Action item
Beginning with the line where "IR2 pin GND: GND -> 5V" appears, restate each line word for word until the data ends. Pictures do not go in.

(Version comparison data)
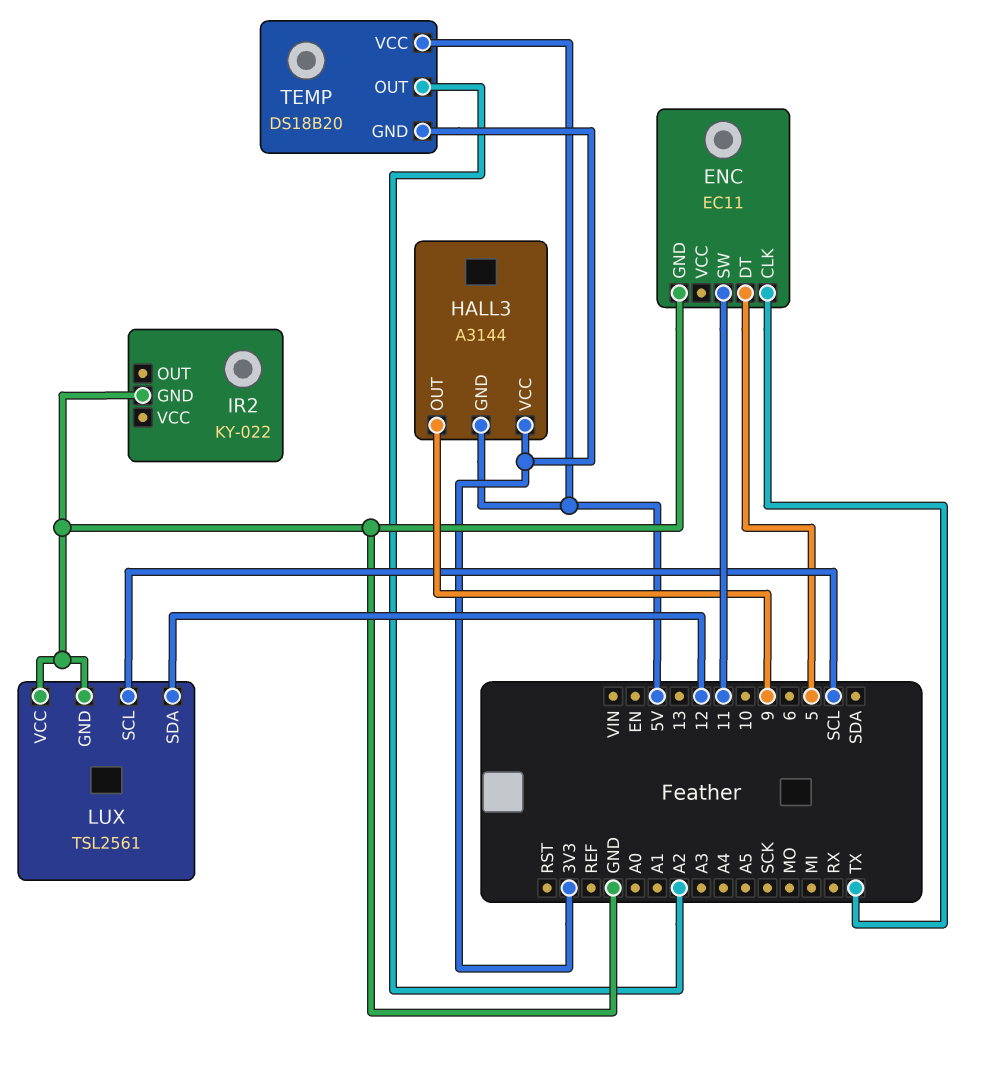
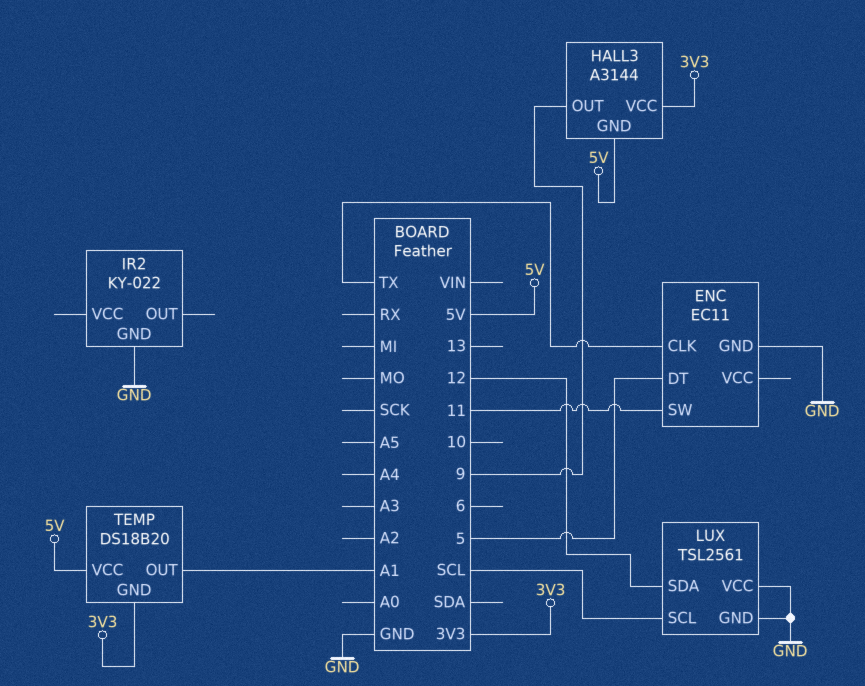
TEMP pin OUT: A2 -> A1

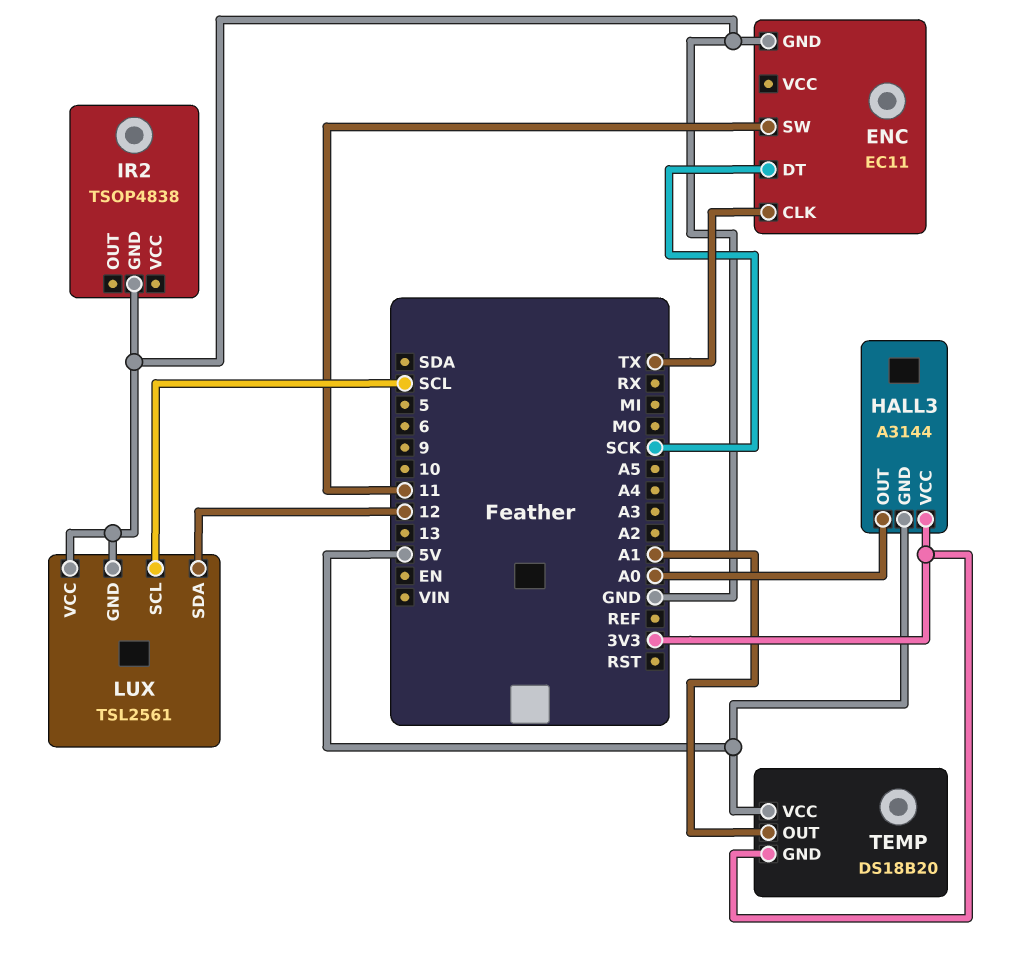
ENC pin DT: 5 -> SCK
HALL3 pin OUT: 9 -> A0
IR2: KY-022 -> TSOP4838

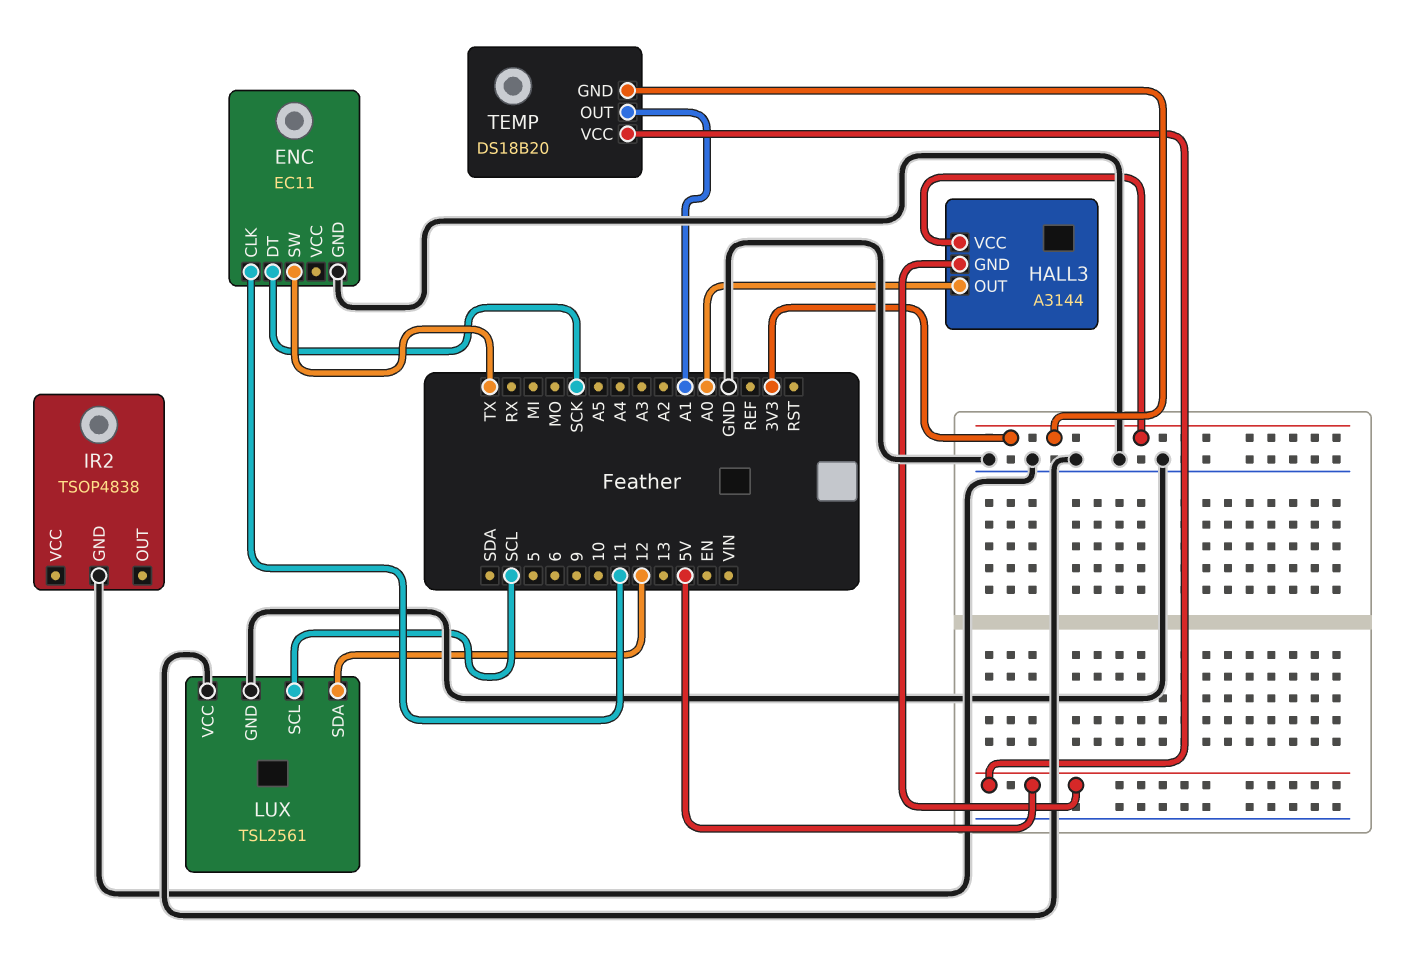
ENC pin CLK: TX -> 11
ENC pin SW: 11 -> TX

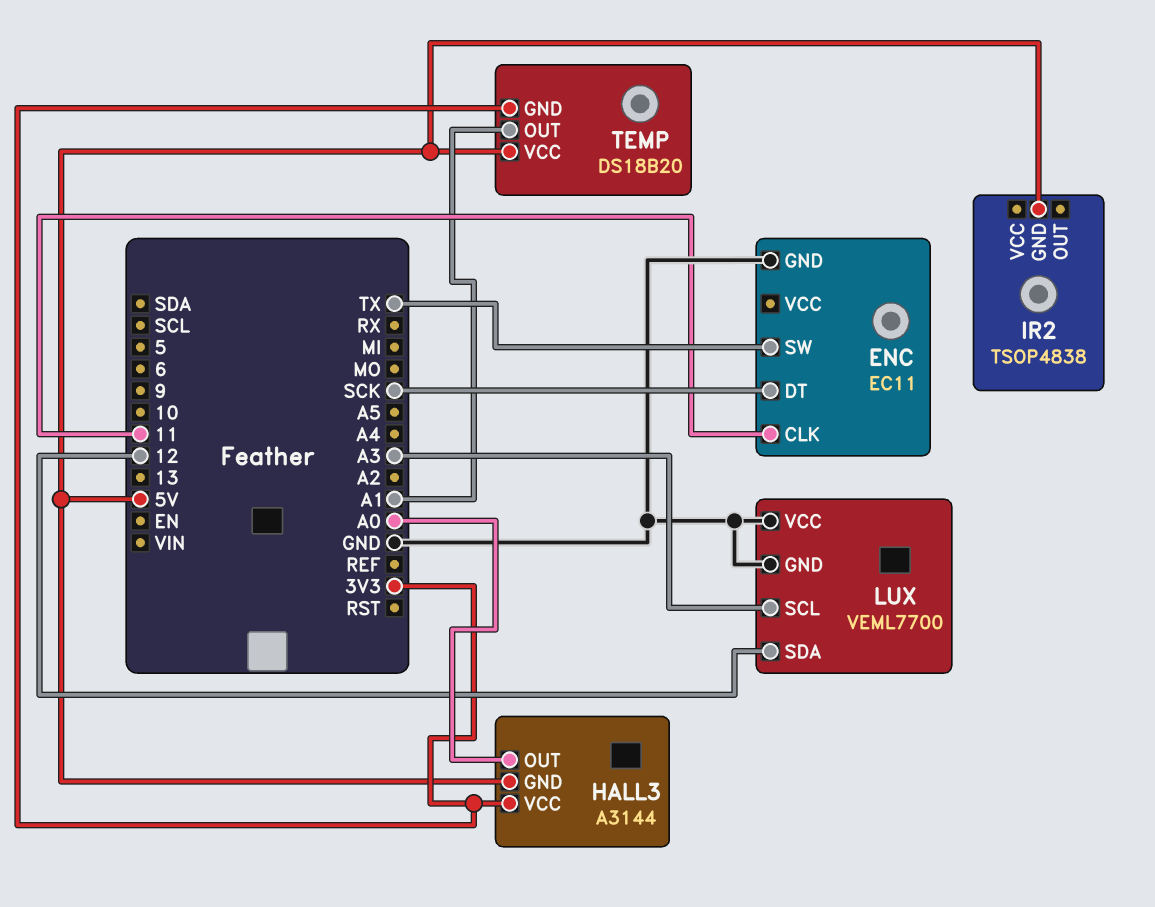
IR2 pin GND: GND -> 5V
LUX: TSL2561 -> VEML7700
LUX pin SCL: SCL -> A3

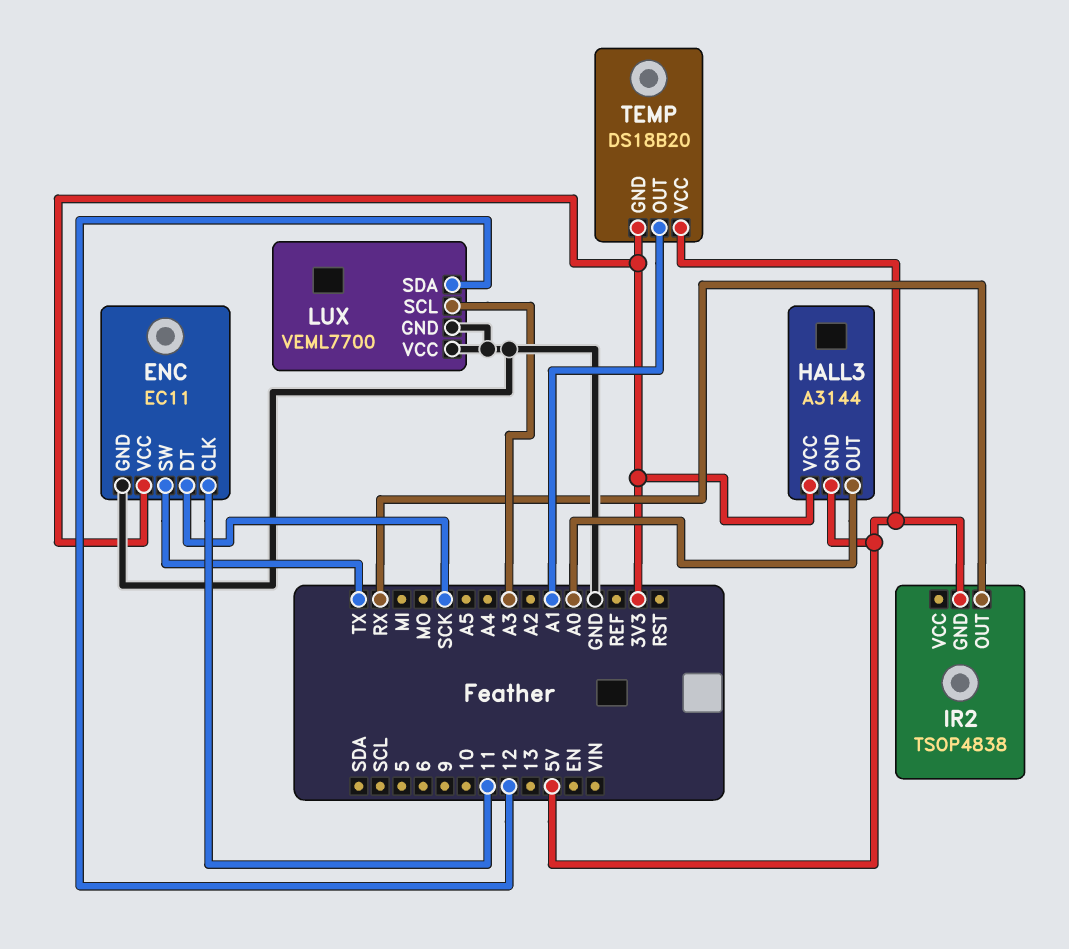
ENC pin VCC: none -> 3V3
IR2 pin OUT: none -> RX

Result of this task
IR2 pin GND: GND -> 5V
LUX: TSL2561 -> VEML7700
LUX pin SCL: SCL -> A3

ENC pin VCC: none -> 3V3
IR2 pin OUT: none -> RX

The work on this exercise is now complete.